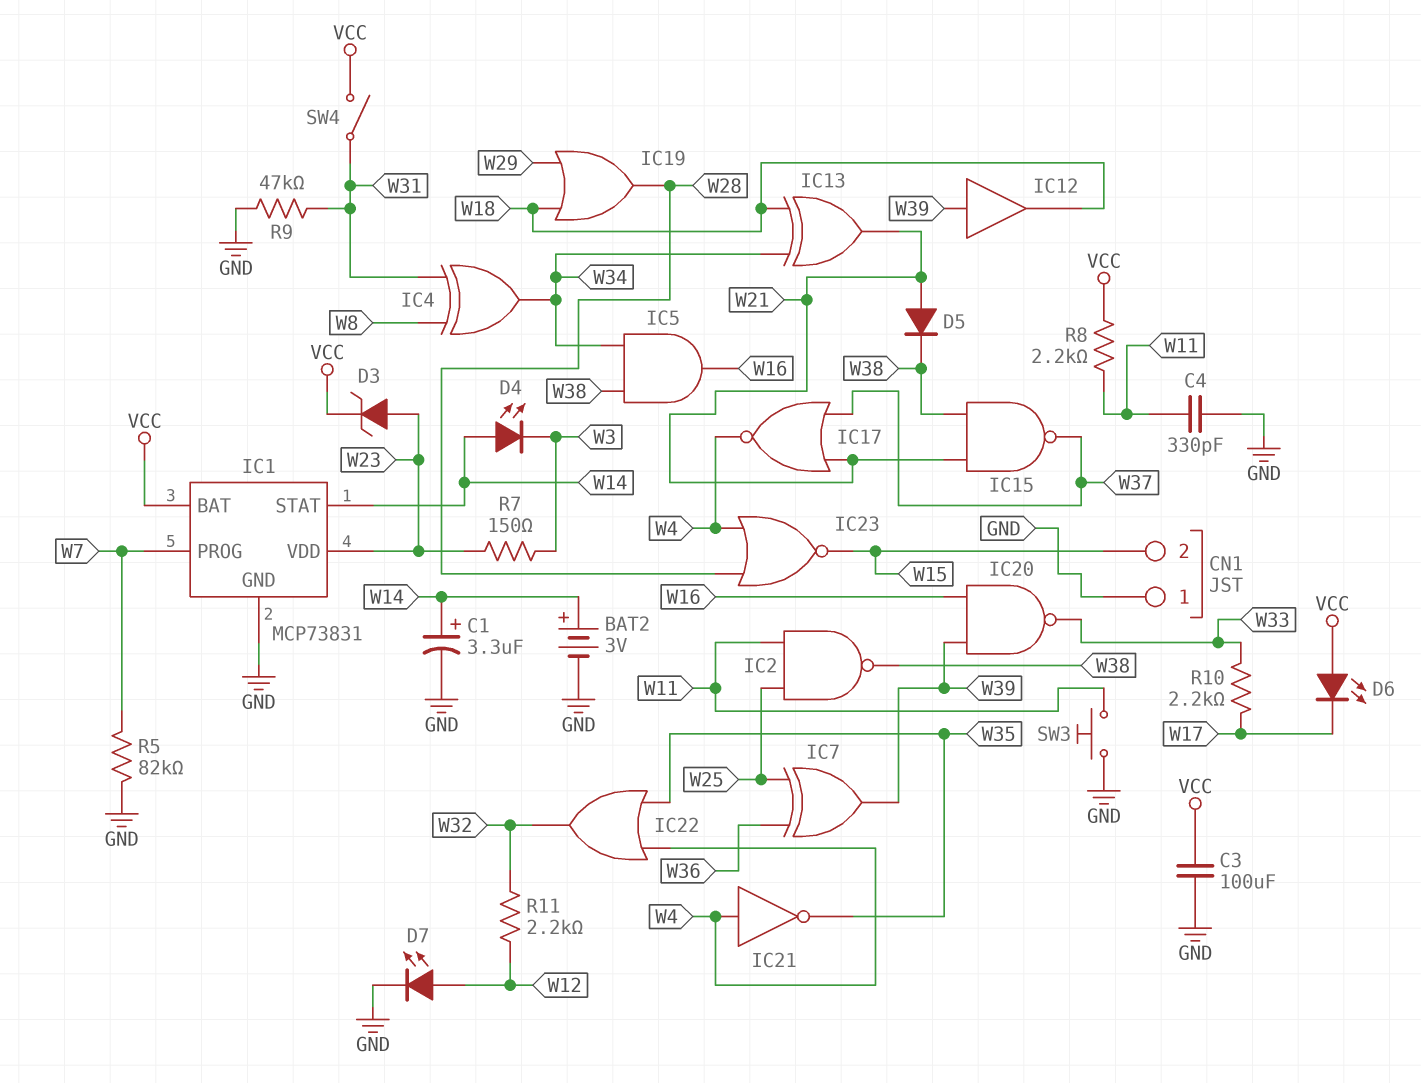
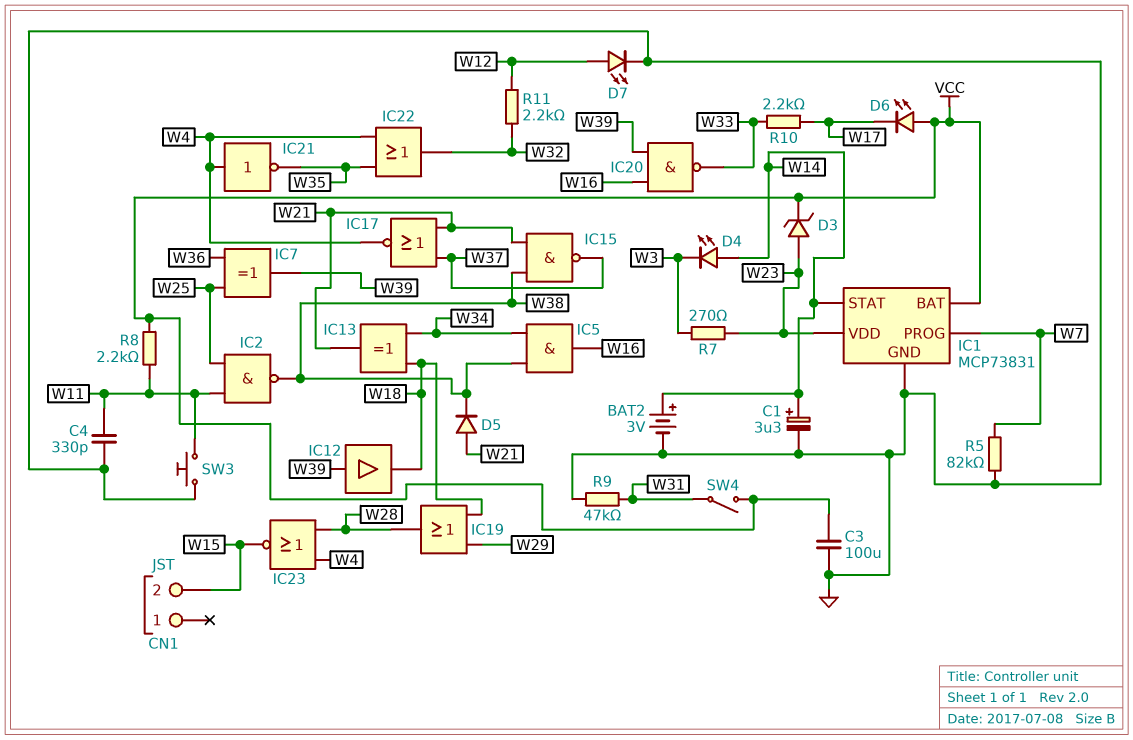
CN1 pin 1: GND -> none
IC4: XOR (in W8, in W31, out W34) -> none
R7: 150 (W3, W23) -> 270 (W3, W23)

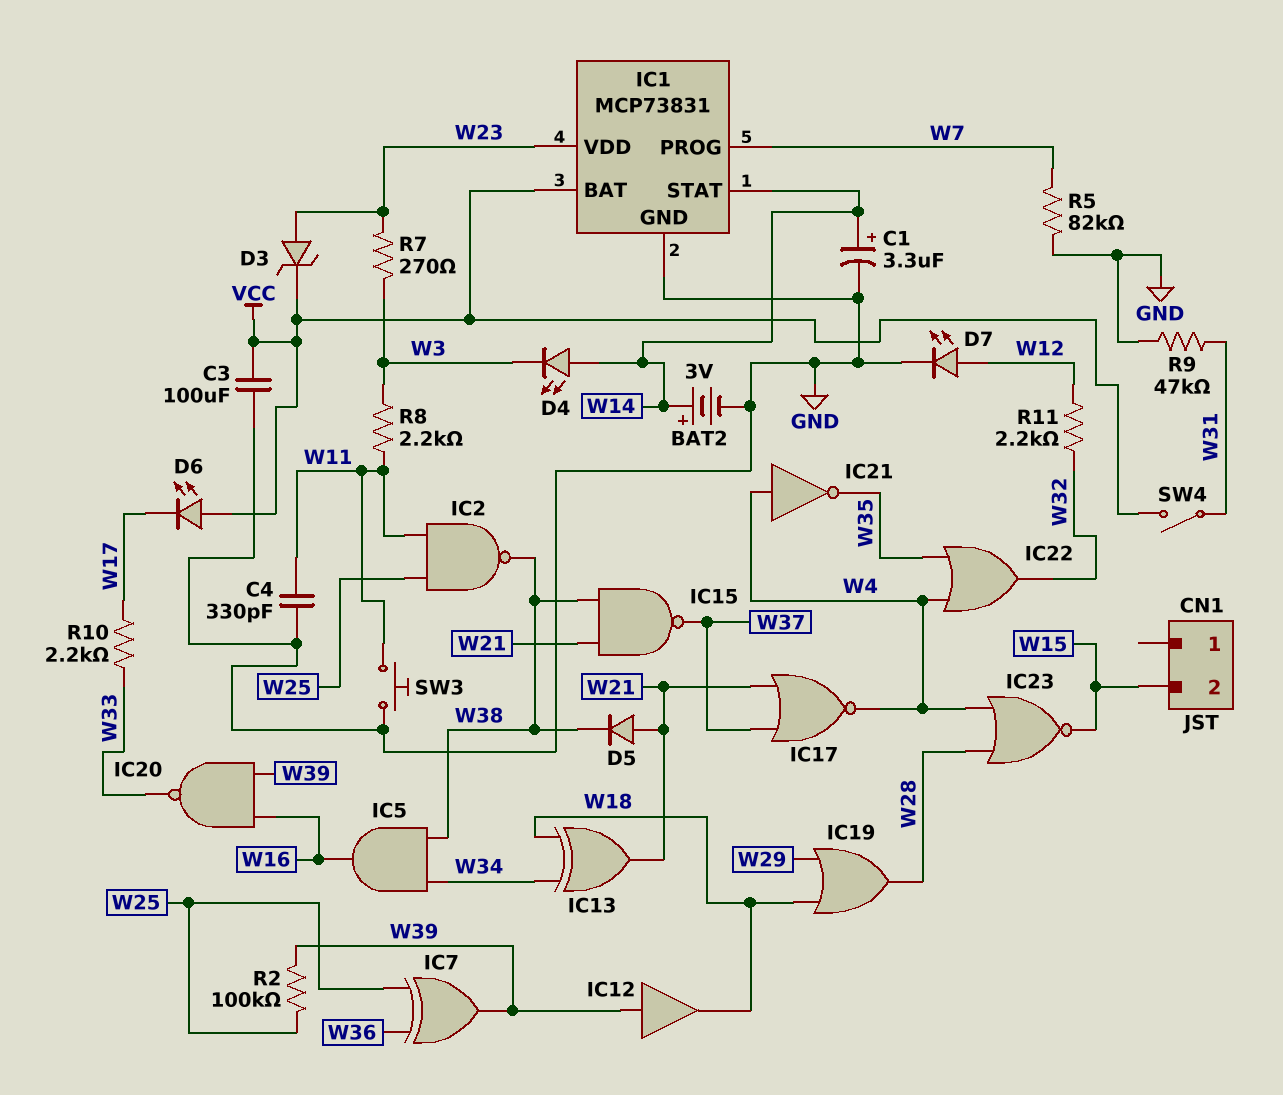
R2: none -> 100k (W25, W39)
R8: 2.2k (VCC, W11) -> 2.2k (W3, W11)

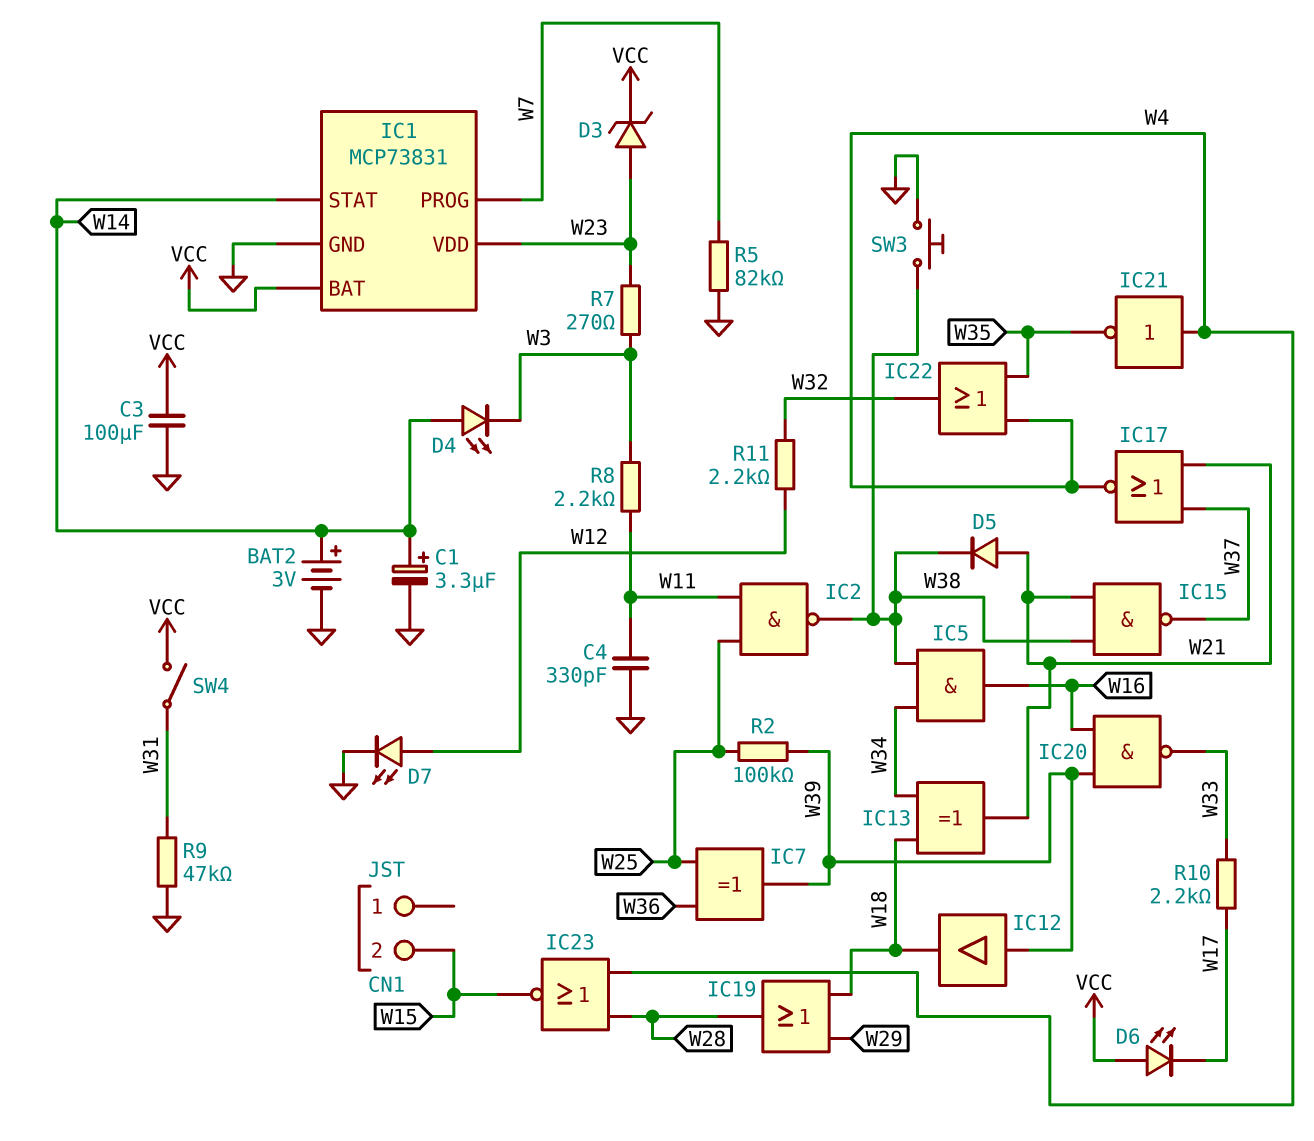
SW3: button (GND, W11) -> button (GND, W38)

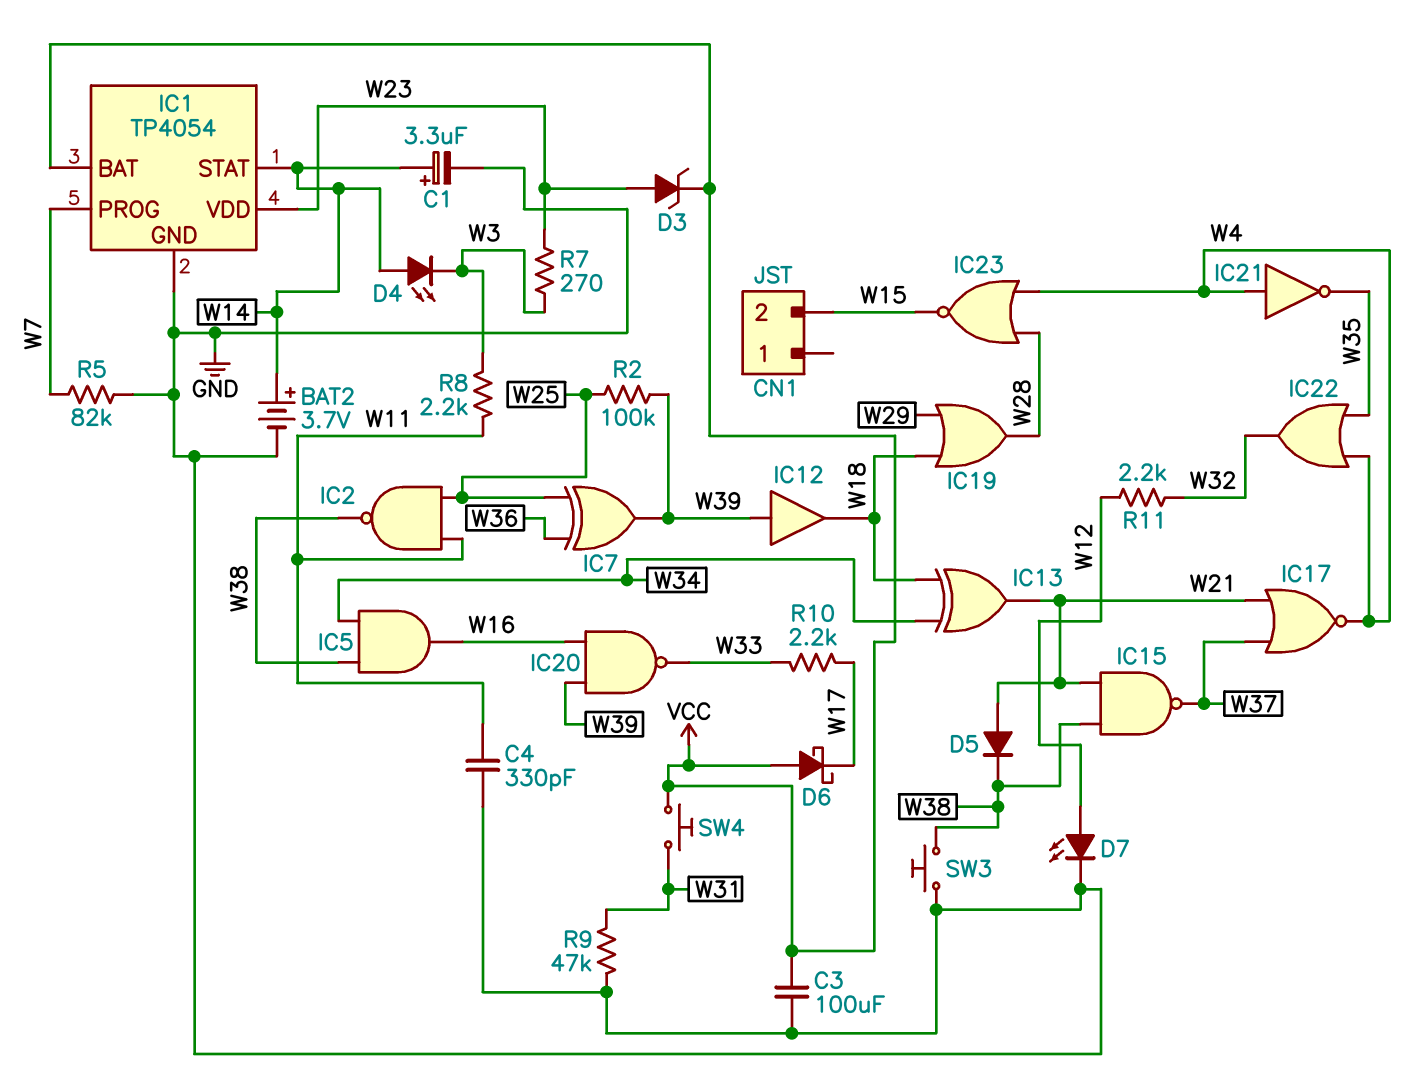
BAT2: 3V (plus W14, minus GND) -> 3.7V (plus W14, minus GND)
D6: LED (A VCC, K W17) -> schottky (A VCC, K W17)
IC1: MCP73831 -> TP4054
SW4: switch (VCC, W31) -> button (VCC, W31)

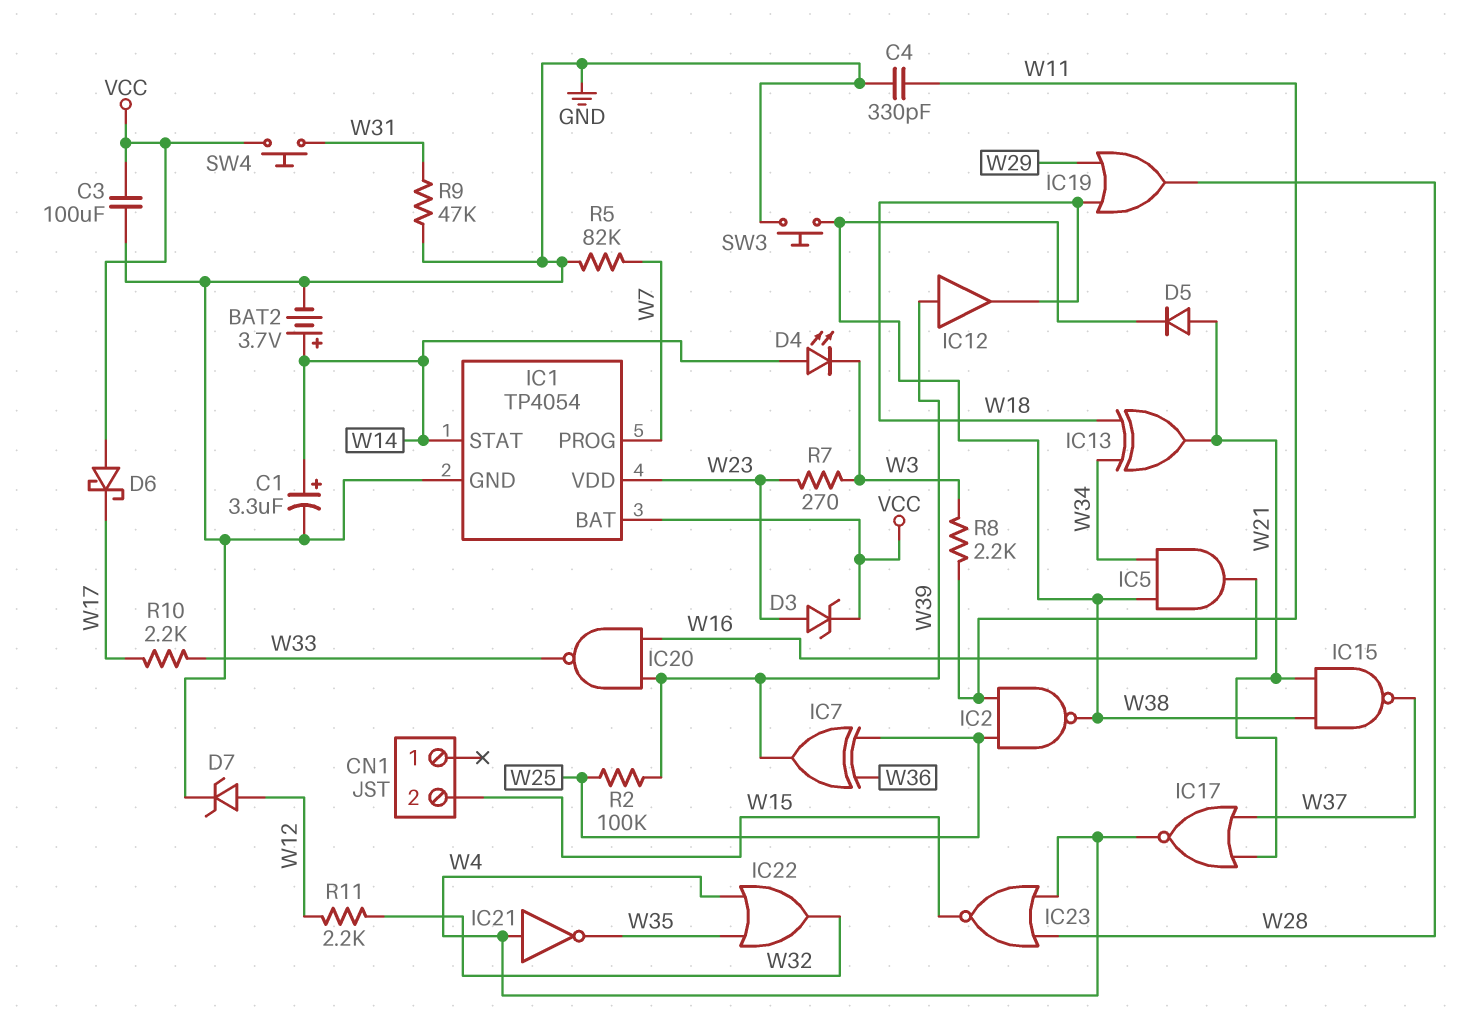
D7: LED (A W12, K GND) -> zener (A W12, K GND)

● TASK DESCRIPTION
When you copy the entries above, keep every word exactly and omit the images.

● EXPECTED ANSWER
CN1 pin 1: GND -> none
IC4: XOR (in W8, in W31, out W34) -> none
R7: 150 (W3, W23) -> 270 (W3, W23)

R2: none -> 100k (W25, W39)
R8: 2.2k (VCC, W11) -> 2.2k (W3, W11)

SW3: button (GND, W11) -> button (GND, W38)

BAT2: 3V (plus W14, minus GND) -> 3.7V (plus W14, minus GND)
D6: LED (A VCC, K W17) -> schottky (A VCC, K W17)
IC1: MCP73831 -> TP4054
SW4: switch (VCC, W31) -> button (VCC, W31)

D7: LED (A W12, K GND) -> zener (A W12, K GND)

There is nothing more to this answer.